Please state how many lines in the records that follow include "boat", with no other output.

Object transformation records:
┄┄┄┄┄┄

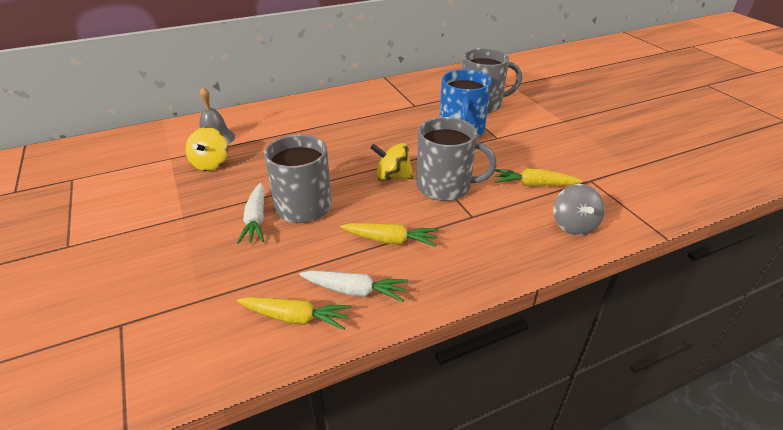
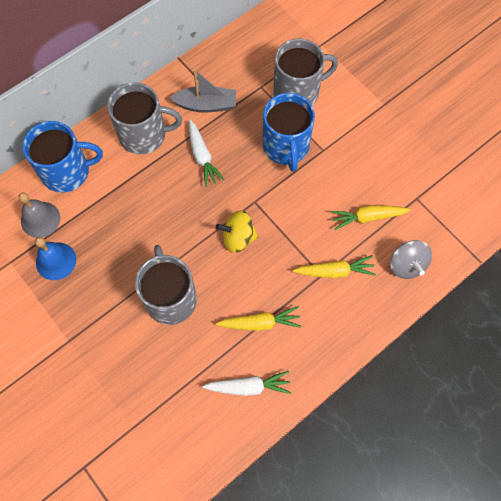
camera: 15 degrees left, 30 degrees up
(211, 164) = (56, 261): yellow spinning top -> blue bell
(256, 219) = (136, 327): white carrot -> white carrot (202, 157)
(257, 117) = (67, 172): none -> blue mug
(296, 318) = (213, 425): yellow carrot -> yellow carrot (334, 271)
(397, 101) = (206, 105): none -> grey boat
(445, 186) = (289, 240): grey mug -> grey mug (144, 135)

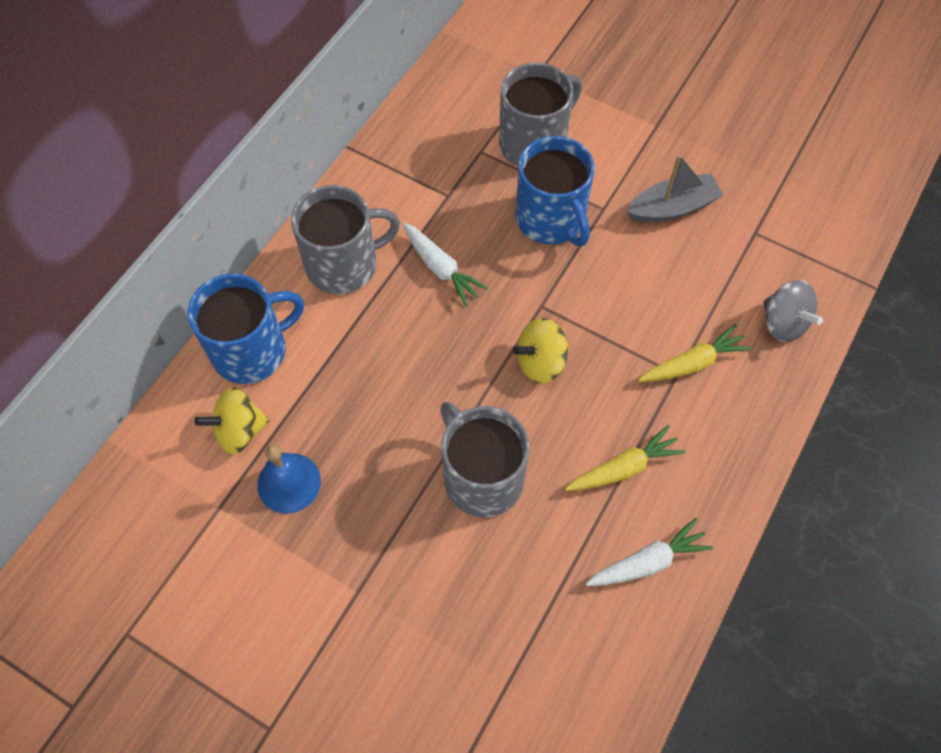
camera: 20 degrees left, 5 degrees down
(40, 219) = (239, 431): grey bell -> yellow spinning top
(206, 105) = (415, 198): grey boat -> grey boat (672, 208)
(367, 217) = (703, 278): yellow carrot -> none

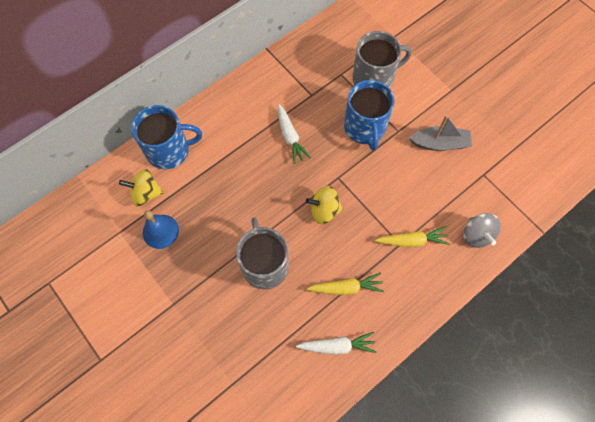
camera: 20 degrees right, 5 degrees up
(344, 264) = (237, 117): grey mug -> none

┄┄┄┄┄┄

[YOUR RESPONSE] 2